───── Supplied information ─────
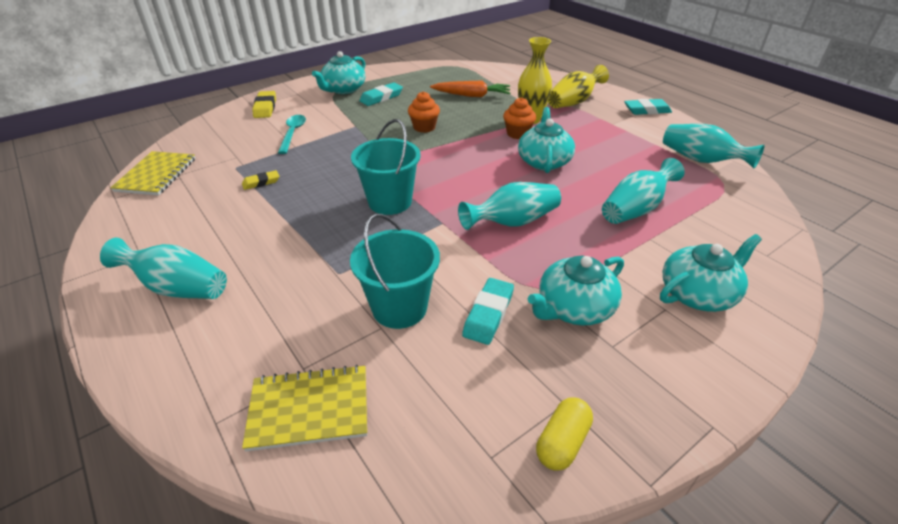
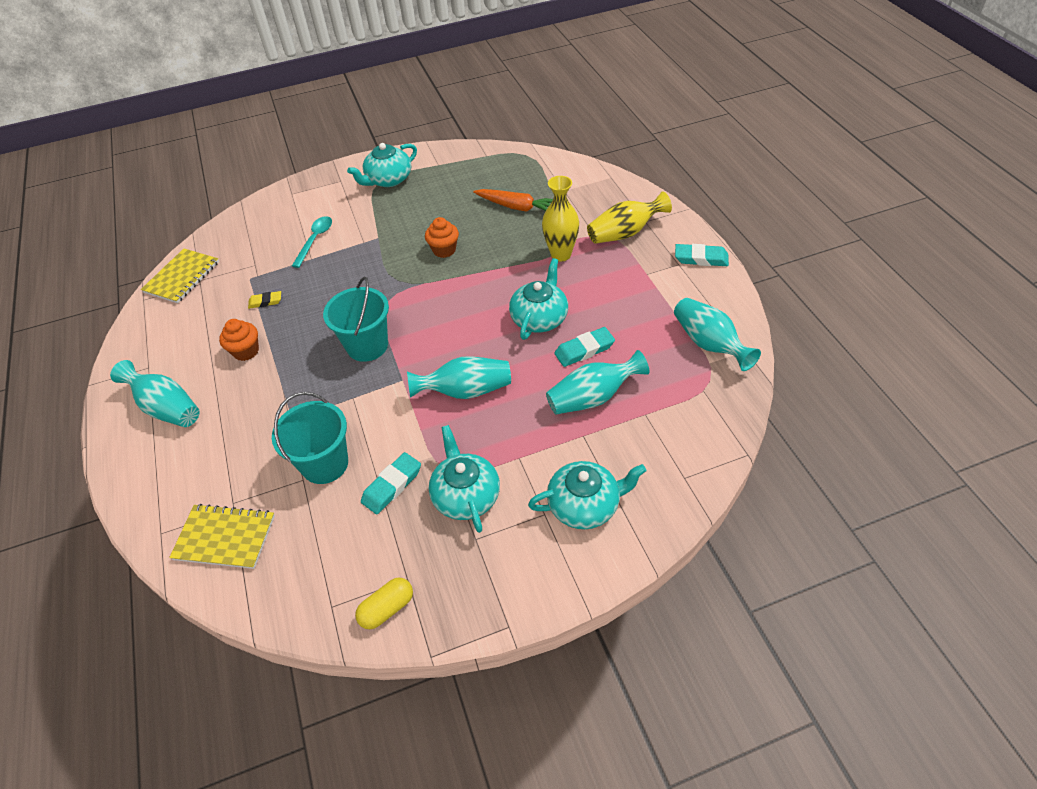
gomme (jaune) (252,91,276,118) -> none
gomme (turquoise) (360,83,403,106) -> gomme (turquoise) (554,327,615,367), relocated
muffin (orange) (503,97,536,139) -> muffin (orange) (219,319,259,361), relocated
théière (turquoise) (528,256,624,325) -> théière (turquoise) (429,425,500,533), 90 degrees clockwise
─────
The expected answer is the data retyped exactly, without pictures.

Answer space >>
gomme (jaune) (252,91,276,118) -> none
gomme (turquoise) (360,83,403,106) -> gomme (turquoise) (554,327,615,367), relocated
muffin (orange) (503,97,536,139) -> muffin (orange) (219,319,259,361), relocated
théière (turquoise) (528,256,624,325) -> théière (turquoise) (429,425,500,533), 90 degrees clockwise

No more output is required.